# To do
Reproduce the records. Keep every word exact and include no images.

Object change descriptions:
□ □ □ □ □
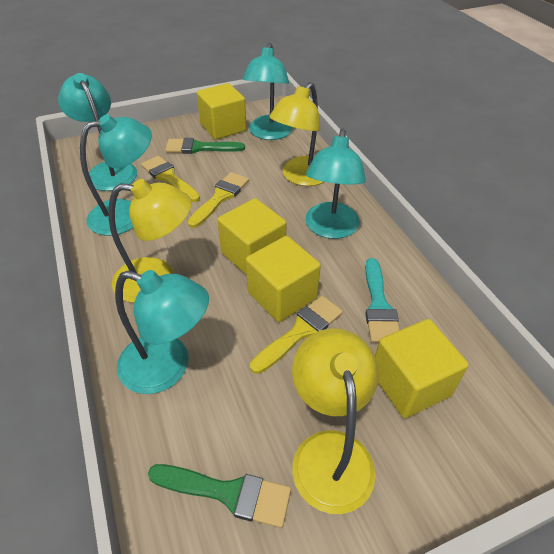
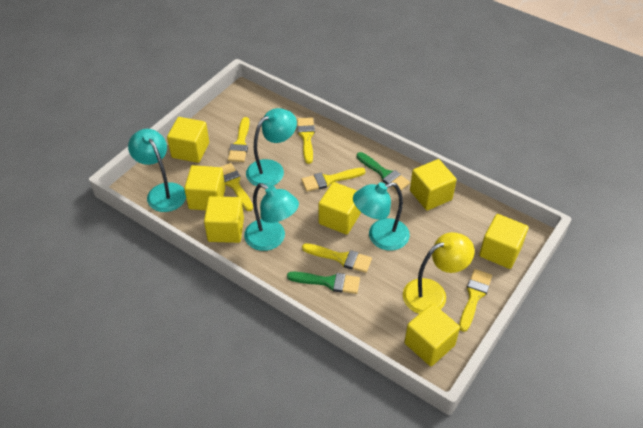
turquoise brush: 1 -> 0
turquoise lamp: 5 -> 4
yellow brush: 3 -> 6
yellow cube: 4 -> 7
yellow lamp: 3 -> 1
□ □ □ □ □
# Solved exercise
turquoise brush: 1 -> 0
turquoise lamp: 5 -> 4
yellow brush: 3 -> 6
yellow cube: 4 -> 7
yellow lamp: 3 -> 1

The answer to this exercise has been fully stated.